[Opening THE INPUT section]

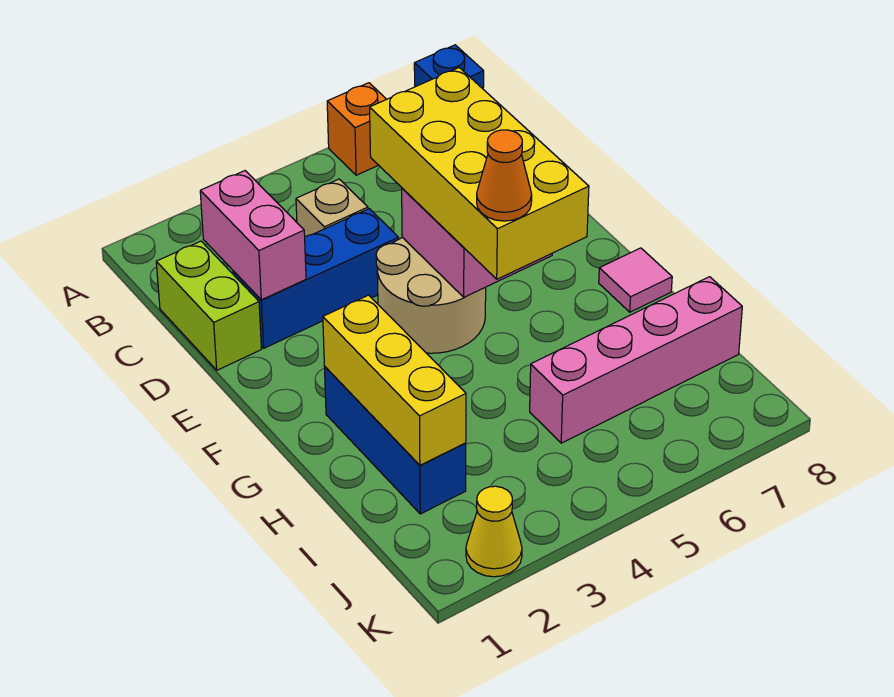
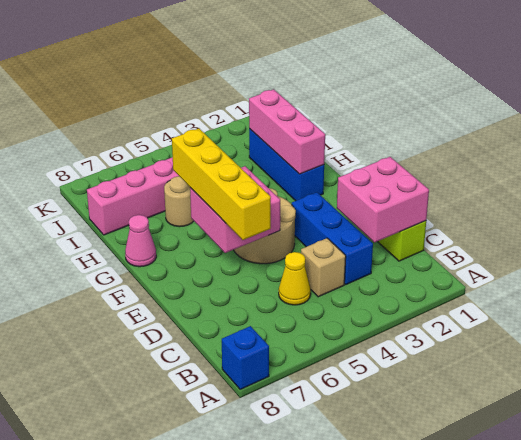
orange brick A6 level 1 -> none
pink brick C2:D2 level 2 -> pink brick C1:D2 level 2
blue brick D2:D4 level 1 -> blue brick C3:E3 level 1
yellow brick D5:G6 level 3 -> yellow brick D6:G6 level 3
yellow brick G2:I2 level 2 -> pink brick G2:I2 level 2
orange cone G5 level 4 -> none
pink tile G8 level 1 -> pink cone G8 level 1
none -> tan round brick H6 level 1
yellow cone K2 level 1 -> yellow cone C5 level 1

[Closing THE INPUT section]

■ **WORK ORDER**: Once you reach the line containing "none -> tan round brick H6 level 1", transcribe it and each line after it through the end of the material, exactly and with nothing added.

■ **TASK RESPONSE**:
none -> tan round brick H6 level 1
yellow cone K2 level 1 -> yellow cone C5 level 1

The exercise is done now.